● Excerpted data:
━━━━━━━━━━
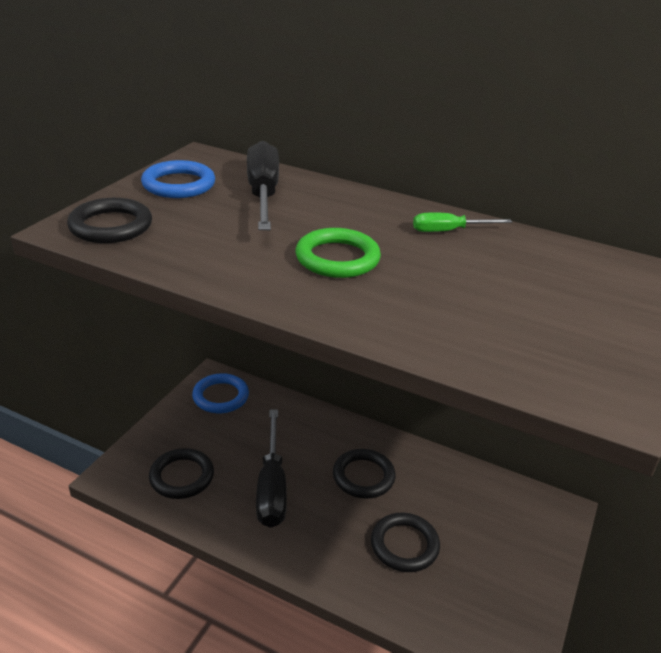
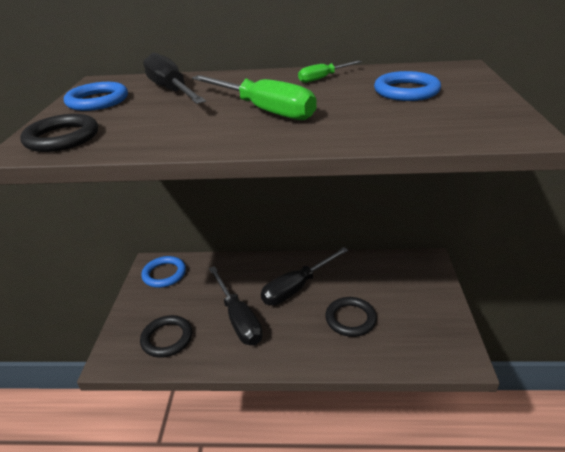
camera: 20 degrees left, 0 degrees up
green ring [296,228,381,278] -> green screwdriver [192,75,317,120]
black ring [333,449,396,499] -> black screwdriver [261,247,348,305]
none -> blue ring [374,71,441,101]

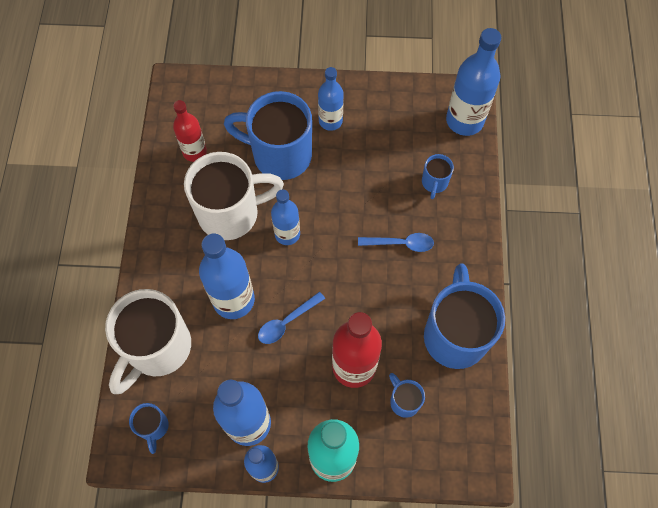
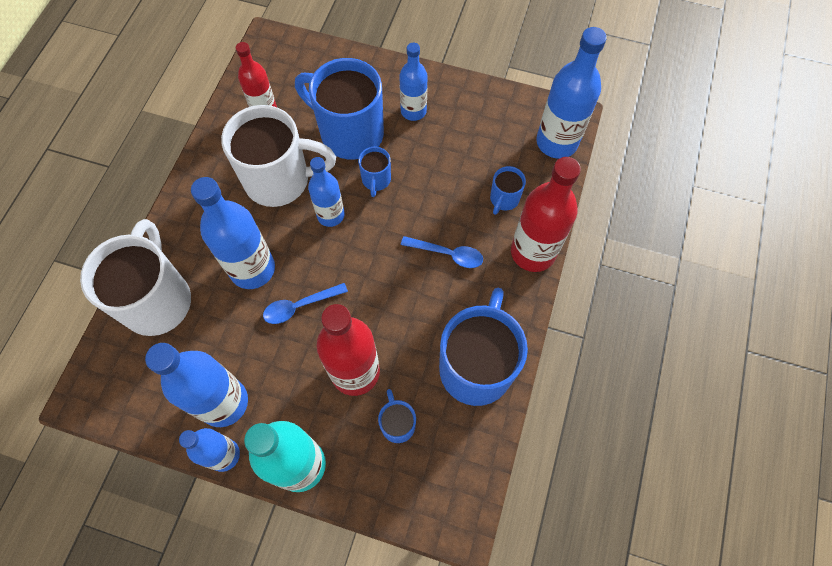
camera: 15 degrees right, 0 degrees up
white mug [105,289,191,394] -> white mug turned 135 degrees clockwise [80,219,191,336]
blue mug [129,403,169,454] -> blue mug moved to [358,147,391,197]
none -> red bottle [511,157,581,272]

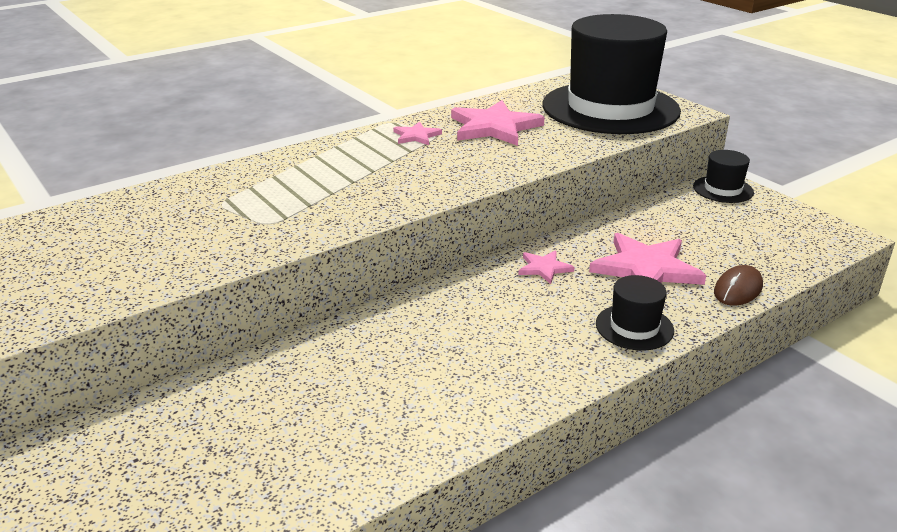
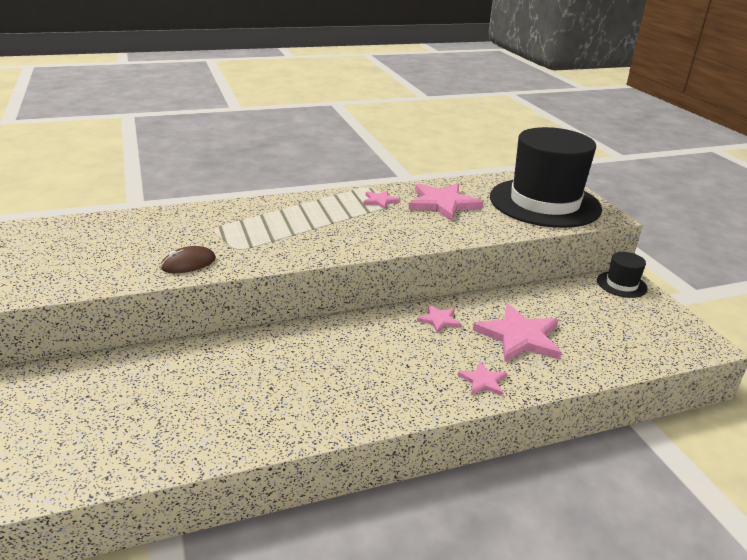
camera: 15 degrees right, 0 degrees up
black hat [596,275,674,351] -> pink star [457,361,507,396]
brown mouse [714,265,763,306] -> brown mouse moved to [161,246,216,273]

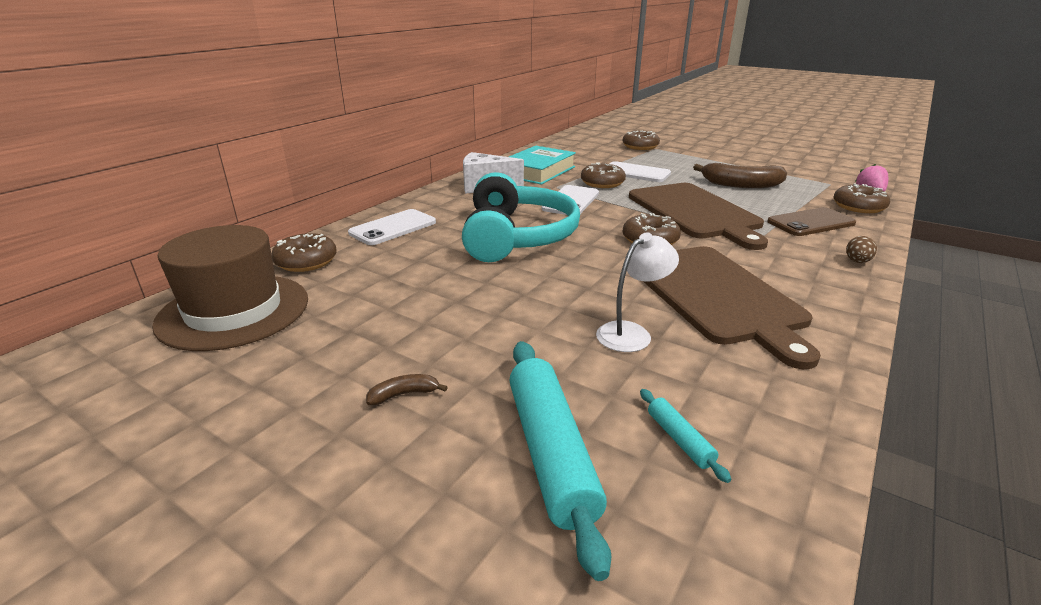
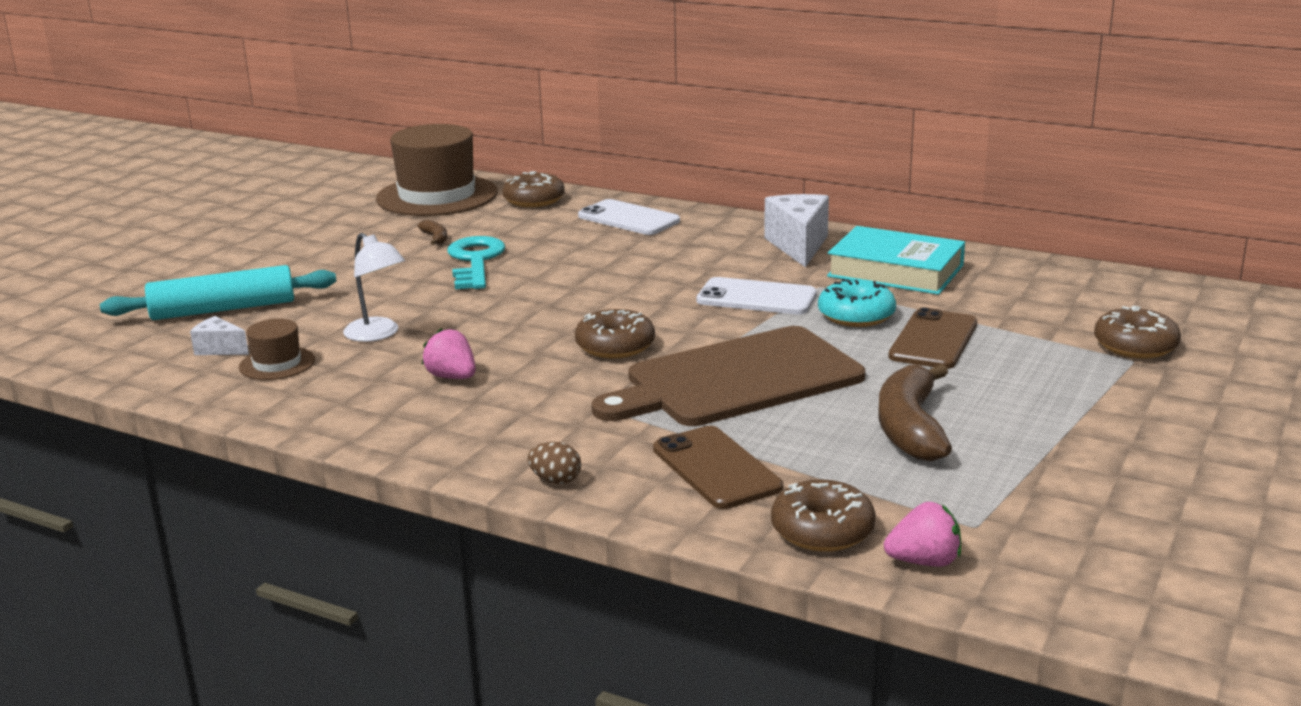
camera: 85 degrees right, 5 degrees down
brown banana [366,374,448,405] -> brown banana moved to [418,220,447,245]
turquoise headphones [462,172,580,262] -> none
brown donut [581,162,626,188] -> turquoise donut [818,279,896,327]
white phone [609,161,671,182] -> brown phone [888,308,977,369]
turquoise rolling pin [640,389,731,483] -> white cheese [190,316,249,355]
brown cutting board [643,246,821,369] -> pink strawberry [422,328,476,379]
none -> brown hat [239,319,315,380]
none -> turquoise key [448,236,505,289]

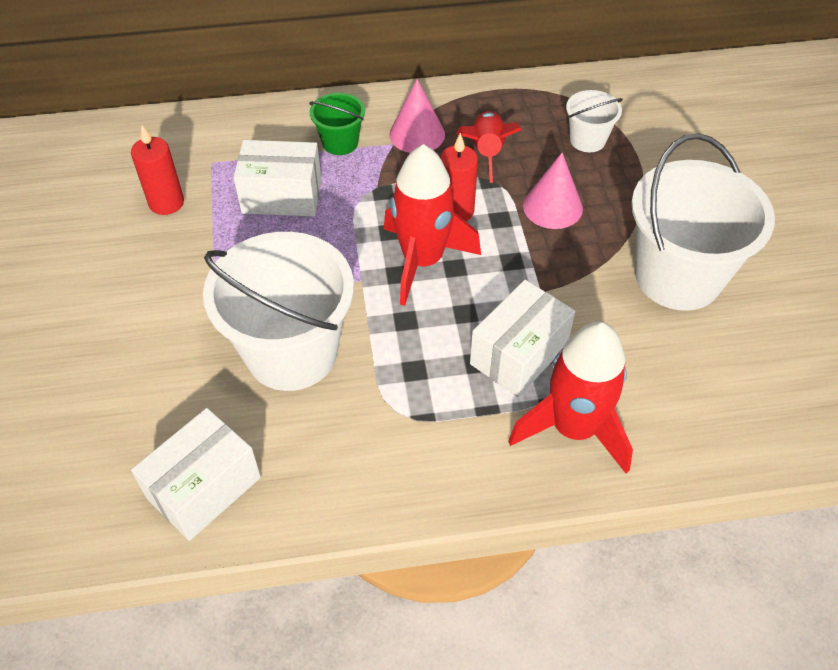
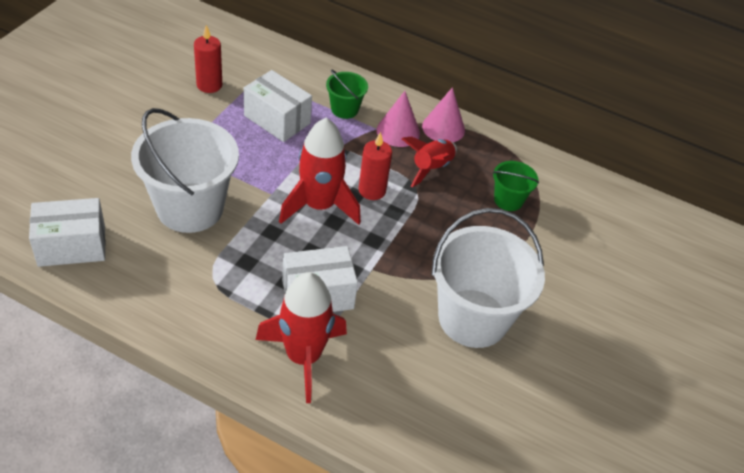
camera: 30 degrees right, 5 degrees down
pink cone [523,153,583,229] -> pink cone moved to [422,87,465,142]
white bucket [566,90,623,152] -> green bucket [493,161,539,211]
━━━━━━━━━━
Return, exactly as they stand, the lines above from the one with "white phone [609,161,671,182]" to the one with "pink cone [523,153,583,229]", omitting any pictures among them.

● Answer below:
white phone [609,161,671,182] -> brown phone [888,308,977,369]
turquoise rolling pin [640,389,731,483] -> white cheese [190,316,249,355]
brown cutting board [643,246,821,369] -> pink strawberry [422,328,476,379]
none -> brown hat [239,319,315,380]
none -> turquoise key [448,236,505,289]

camera: 30 degrees right, 5 degrees down
pink cone [523,153,583,229] -> pink cone moved to [422,87,465,142]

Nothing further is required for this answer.